● **Given information**:
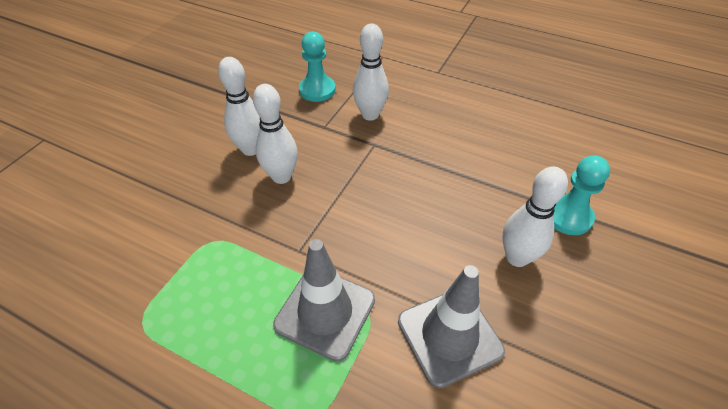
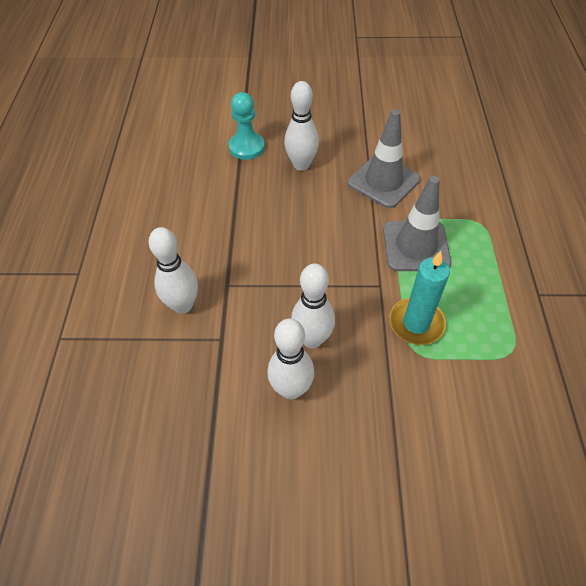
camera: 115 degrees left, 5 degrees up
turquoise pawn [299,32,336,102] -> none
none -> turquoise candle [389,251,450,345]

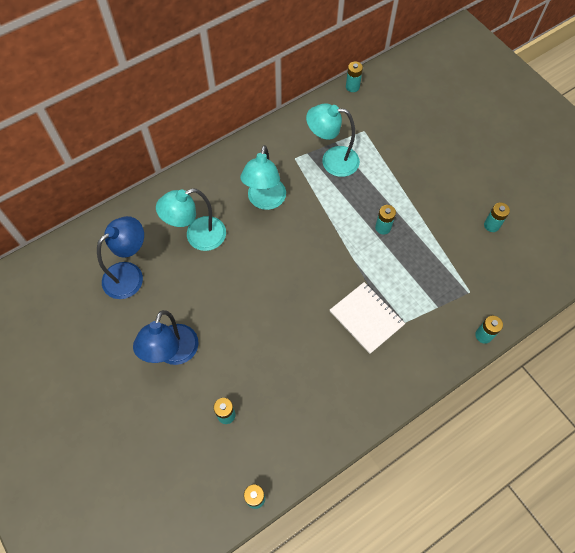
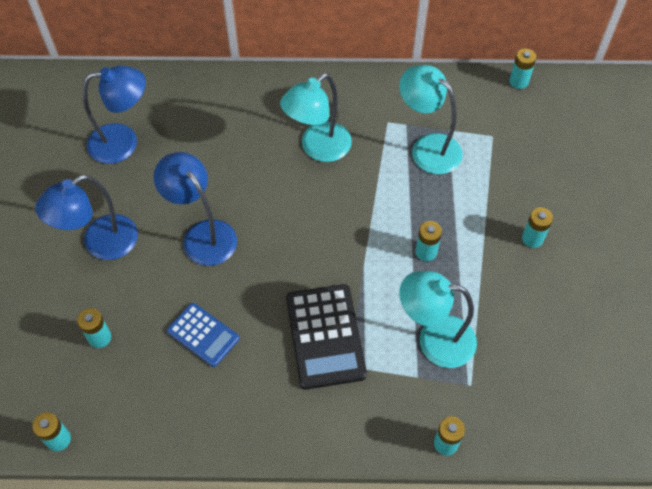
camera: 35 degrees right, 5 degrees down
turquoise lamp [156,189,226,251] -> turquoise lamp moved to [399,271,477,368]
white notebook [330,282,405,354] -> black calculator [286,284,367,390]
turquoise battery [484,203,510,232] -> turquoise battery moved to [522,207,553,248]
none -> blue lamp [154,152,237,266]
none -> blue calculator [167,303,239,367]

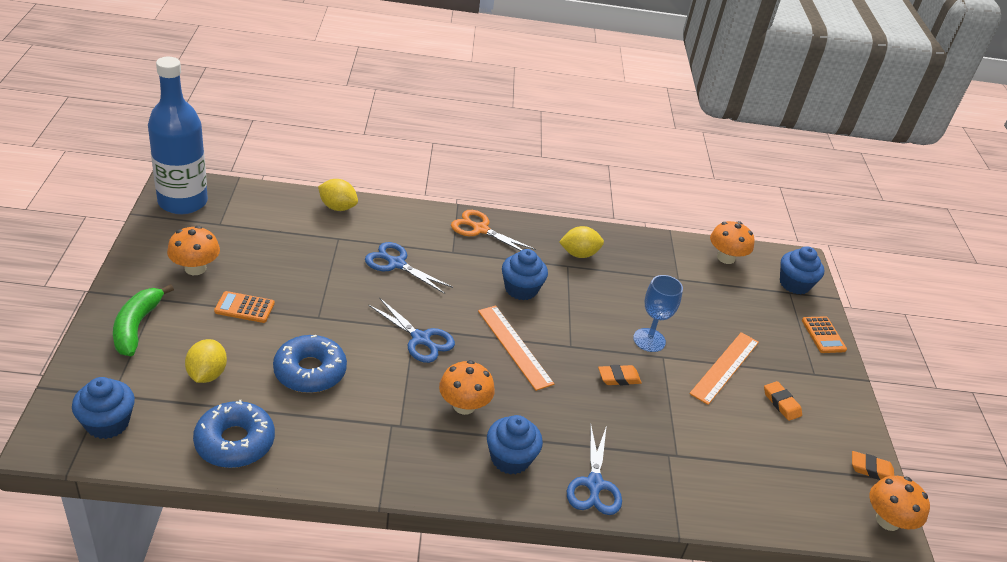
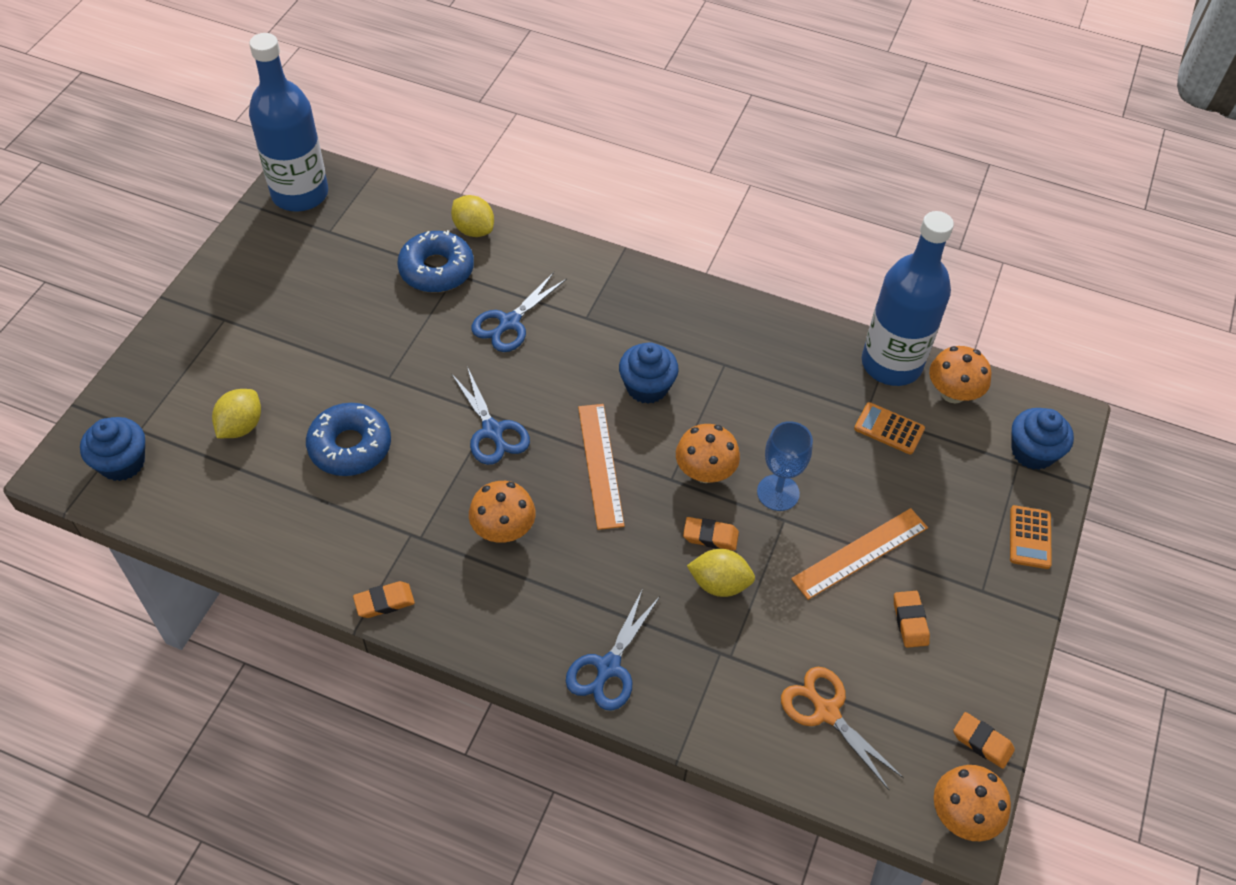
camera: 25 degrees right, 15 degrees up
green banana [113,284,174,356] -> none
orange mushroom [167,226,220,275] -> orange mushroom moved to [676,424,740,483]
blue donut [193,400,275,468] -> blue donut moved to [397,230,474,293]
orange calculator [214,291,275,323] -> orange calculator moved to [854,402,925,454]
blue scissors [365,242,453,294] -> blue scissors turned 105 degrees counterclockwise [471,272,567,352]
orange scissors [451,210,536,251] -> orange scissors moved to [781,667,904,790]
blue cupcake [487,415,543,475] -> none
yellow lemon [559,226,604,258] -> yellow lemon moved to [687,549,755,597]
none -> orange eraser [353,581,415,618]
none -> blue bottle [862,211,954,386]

● **Exercise description**:
Your reply should be the entries copied exactly, with all images omitted.

● **Written solution**:
camera: 115 degrees left, 5 degrees up
turquoise pawn [299,32,336,102] -> none
none -> turquoise candle [389,251,450,345]

camera: 35 degrees right, 5 degrees down
turquoise lamp [156,189,226,251] -> turquoise lamp moved to [399,271,477,368]
white notebook [330,282,405,354] -> black calculator [286,284,367,390]
turquoise battery [484,203,510,232] -> turquoise battery moved to [522,207,553,248]
none -> blue lamp [154,152,237,266]
none -> blue calculator [167,303,239,367]

camera: 25 degrees right, 15 degrees up
green banana [113,284,174,356] -> none
orange mushroom [167,226,220,275] -> orange mushroom moved to [676,424,740,483]
blue donut [193,400,275,468] -> blue donut moved to [397,230,474,293]
orange calculator [214,291,275,323] -> orange calculator moved to [854,402,925,454]
blue scissors [365,242,453,294] -> blue scissors turned 105 degrees counterclockwise [471,272,567,352]
orange scissors [451,210,536,251] -> orange scissors moved to [781,667,904,790]
blue cupcake [487,415,543,475] -> none
yellow lemon [559,226,604,258] -> yellow lemon moved to [687,549,755,597]
none -> orange eraser [353,581,415,618]
none -> blue bottle [862,211,954,386]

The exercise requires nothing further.